##### RECORDS SHOWN

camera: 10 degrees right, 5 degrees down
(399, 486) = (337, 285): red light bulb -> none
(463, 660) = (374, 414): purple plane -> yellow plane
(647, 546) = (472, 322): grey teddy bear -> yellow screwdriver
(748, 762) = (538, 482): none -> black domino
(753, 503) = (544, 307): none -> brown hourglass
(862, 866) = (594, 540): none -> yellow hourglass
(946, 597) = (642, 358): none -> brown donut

##########

#### ASSIGNMENT:
Quote only the lines from the line containing "(753, 503) = (544, 307): none" through the end of the entries, keeping the first and the last.

#### SOLUTION TO THIS PROBLEM:
(753, 503) = (544, 307): none -> brown hourglass
(862, 866) = (594, 540): none -> yellow hourglass
(946, 597) = (642, 358): none -> brown donut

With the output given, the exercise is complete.